* Extracted material:
━━━━━━━━━━━━━━━━━━━━

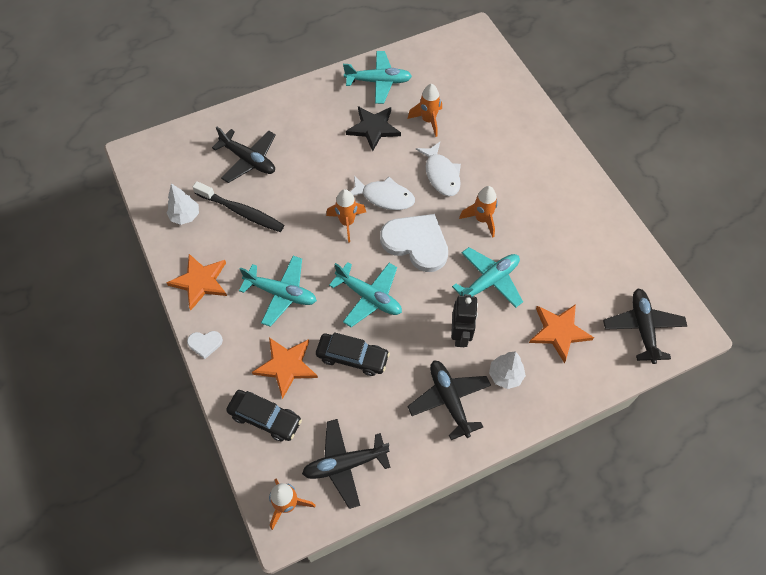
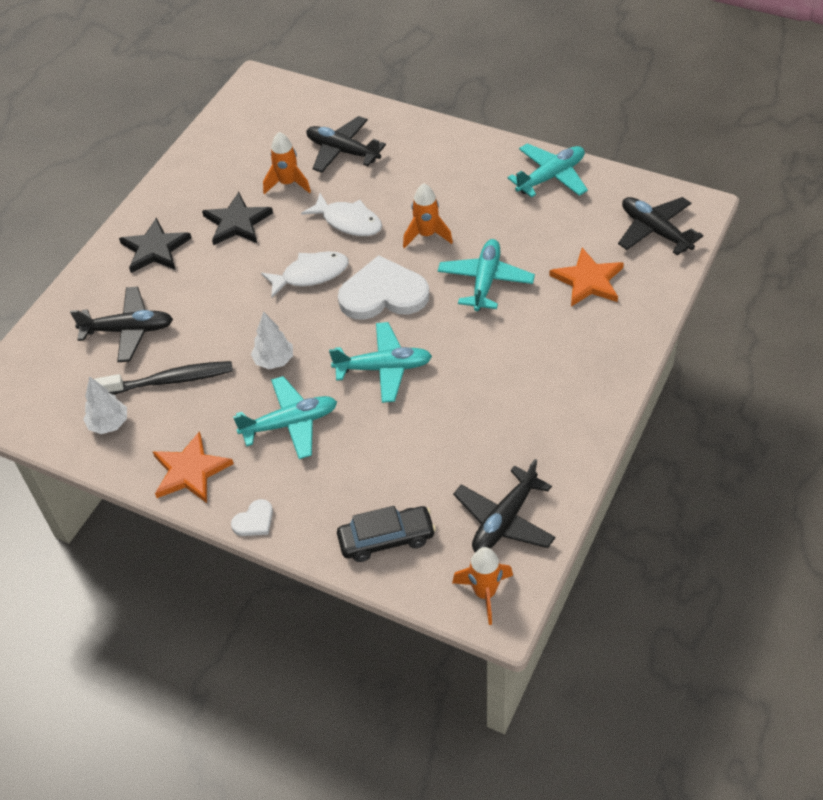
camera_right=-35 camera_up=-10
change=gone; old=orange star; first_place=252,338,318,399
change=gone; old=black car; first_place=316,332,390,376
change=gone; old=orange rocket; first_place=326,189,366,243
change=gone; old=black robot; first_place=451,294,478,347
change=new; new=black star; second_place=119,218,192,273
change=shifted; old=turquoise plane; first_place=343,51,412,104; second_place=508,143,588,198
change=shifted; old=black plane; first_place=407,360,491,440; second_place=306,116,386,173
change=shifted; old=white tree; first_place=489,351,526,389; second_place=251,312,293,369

━━━━━━━━━━━━━━━━━━━━

* Problem requirements:
Looking at the entries, work out how many lines include the word "shifted" and give the number by itself.

* Solved exercise:
3